**What is being asked**. Sift the material for lines containing "degrees", and return them.

**Records to use**.
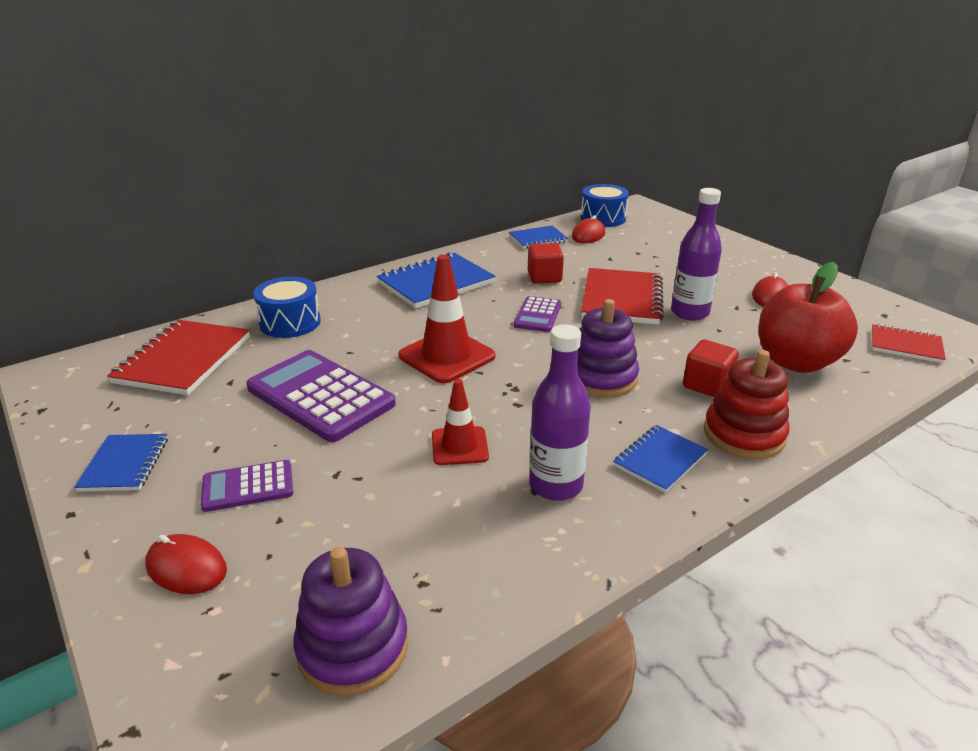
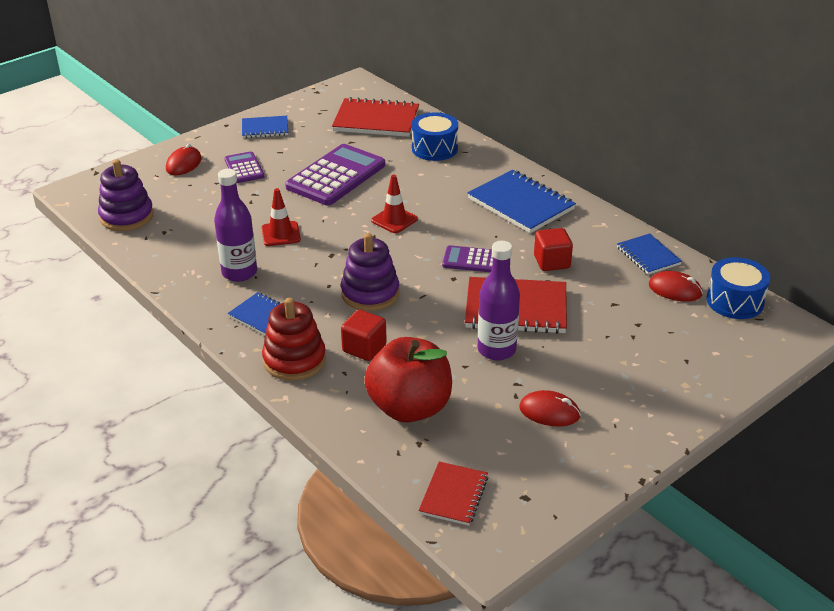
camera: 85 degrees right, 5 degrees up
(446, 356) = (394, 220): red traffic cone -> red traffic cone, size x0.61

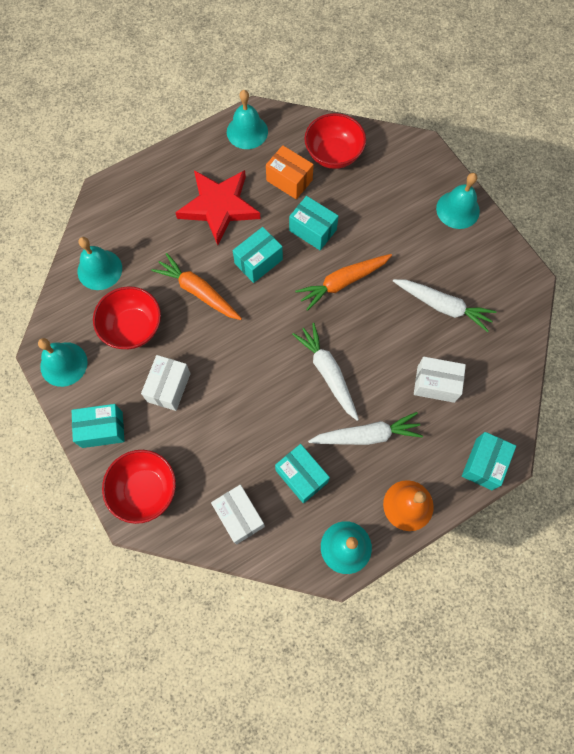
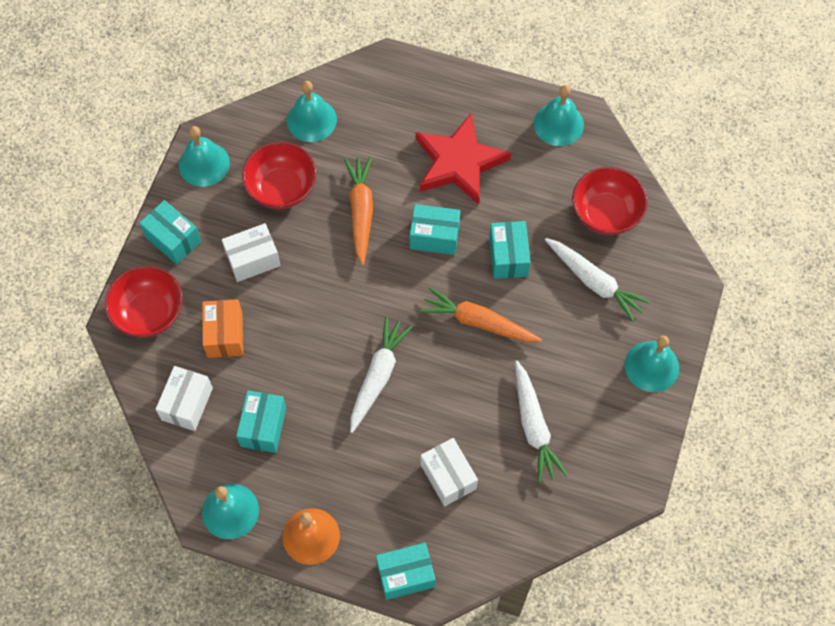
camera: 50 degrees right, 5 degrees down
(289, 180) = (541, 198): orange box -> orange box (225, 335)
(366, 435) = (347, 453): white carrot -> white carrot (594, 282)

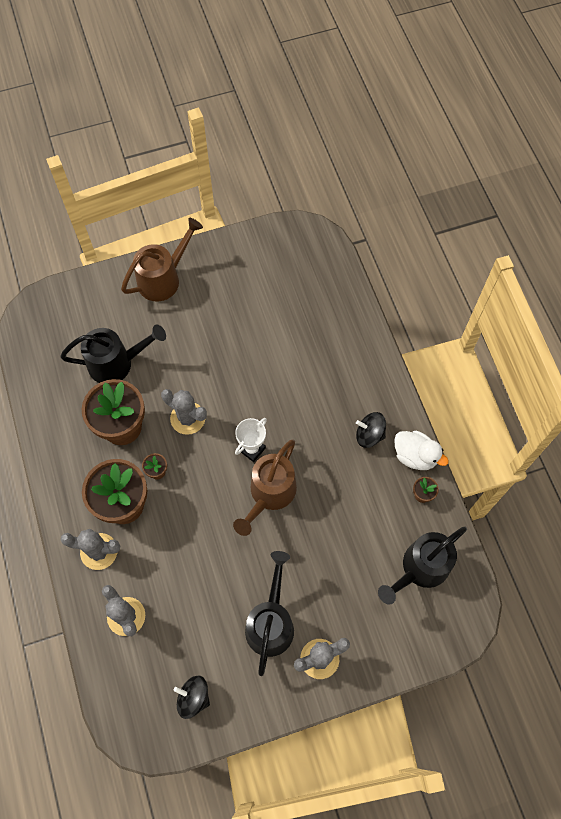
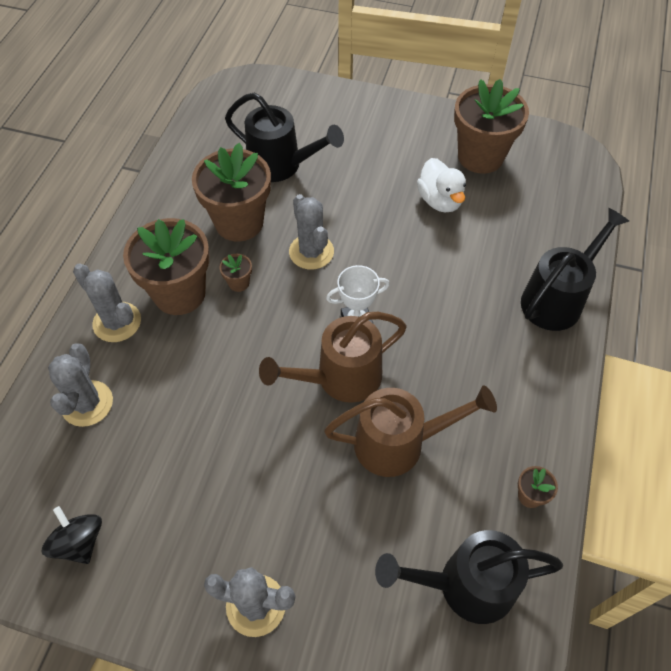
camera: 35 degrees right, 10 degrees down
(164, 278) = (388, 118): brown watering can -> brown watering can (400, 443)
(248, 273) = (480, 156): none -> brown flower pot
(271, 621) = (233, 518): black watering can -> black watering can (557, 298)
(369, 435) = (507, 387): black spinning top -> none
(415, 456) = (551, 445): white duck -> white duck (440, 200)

**Exercise result**.
camera: 85 degrees right, 5 degrees up
camera: 50 degrees right, 5 degrees down
camera: 35 degrees right, 10 degrees down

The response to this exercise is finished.